ASSIGNMENT:
Give a verbatim copy of the lines below, minus the pictures.

EXTRACTED INFORMATION:
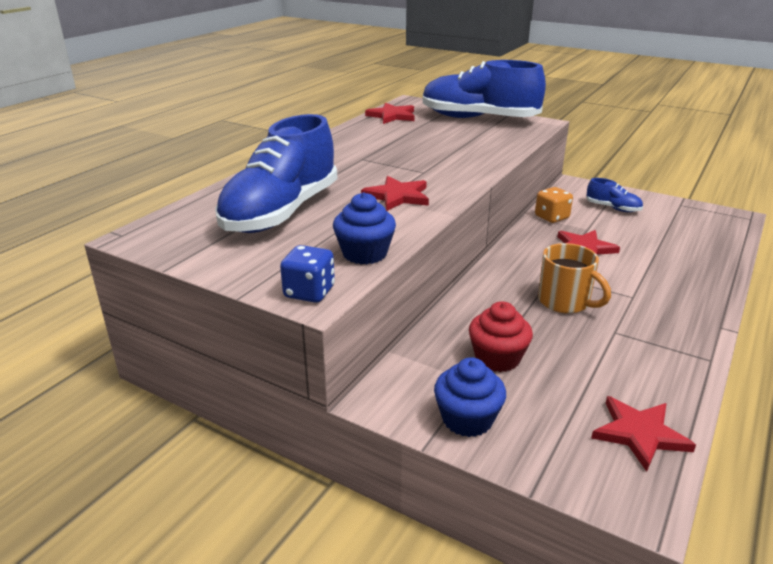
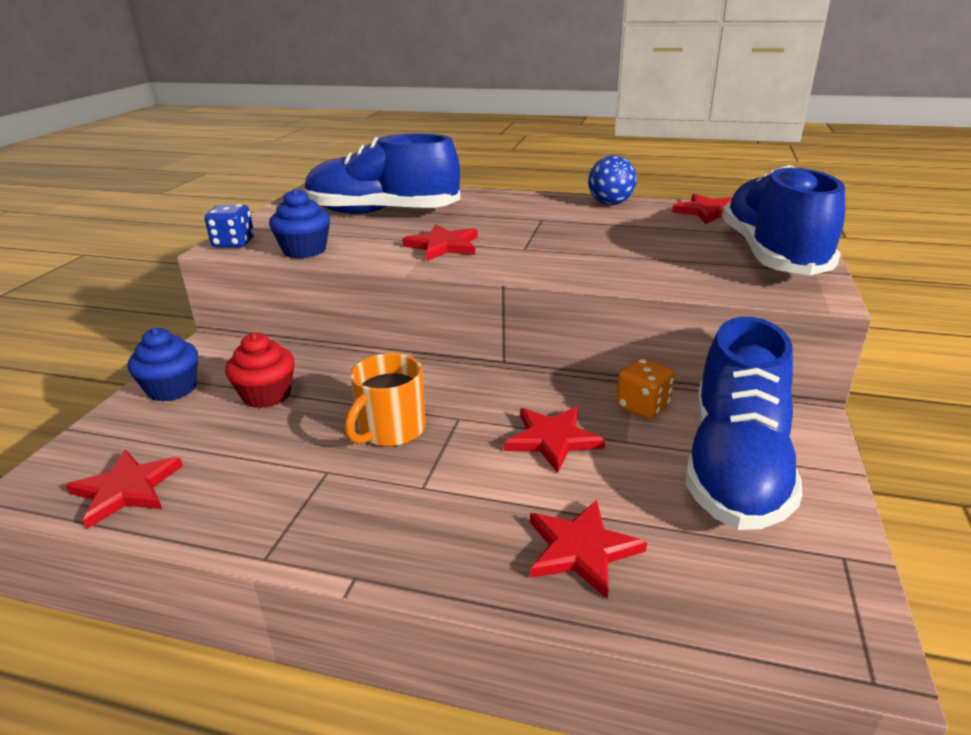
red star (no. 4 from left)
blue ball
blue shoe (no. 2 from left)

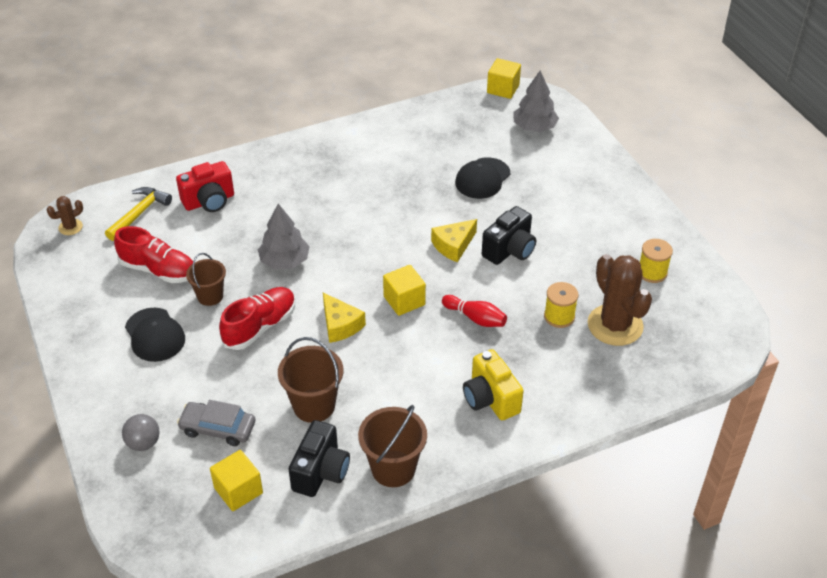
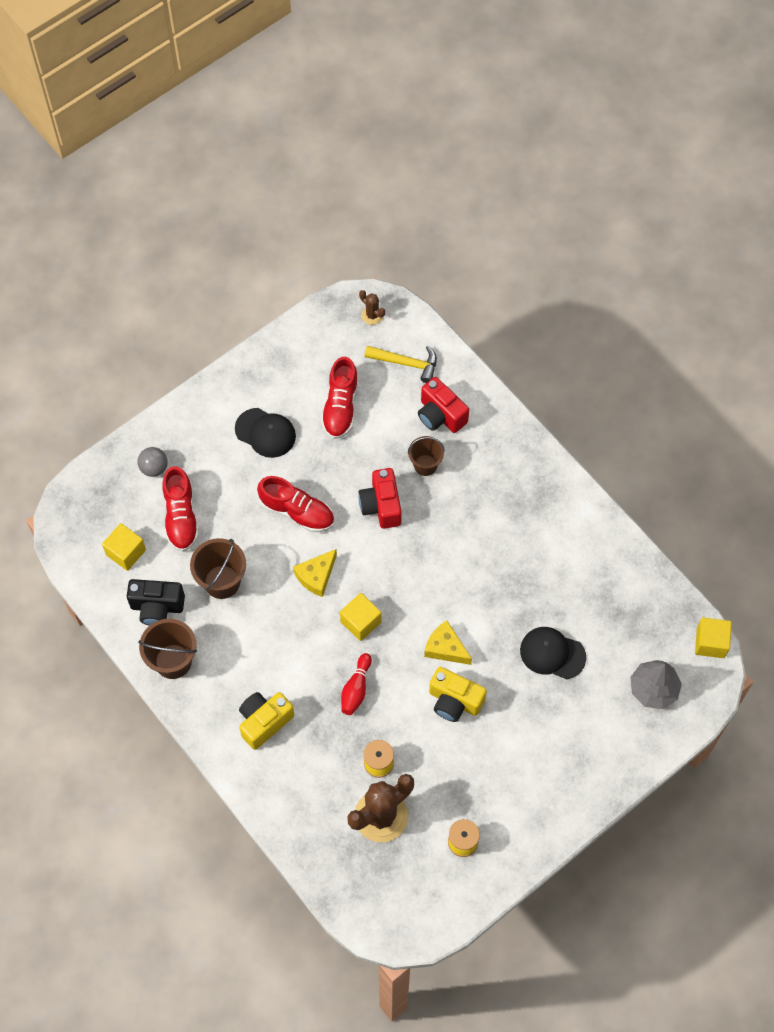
brown bucket (no. 3 from left)
red shoe (no. 1 from left)
red camera (no. 1 from left)
yellow camera (no. 2 from left)
black cap (no. 1 from left)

RESPONSE:
red star (no. 4 from left)
blue ball
blue shoe (no. 2 from left)

brown bucket (no. 3 from left)
red shoe (no. 1 from left)
red camera (no. 1 from left)
yellow camera (no. 2 from left)
black cap (no. 1 from left)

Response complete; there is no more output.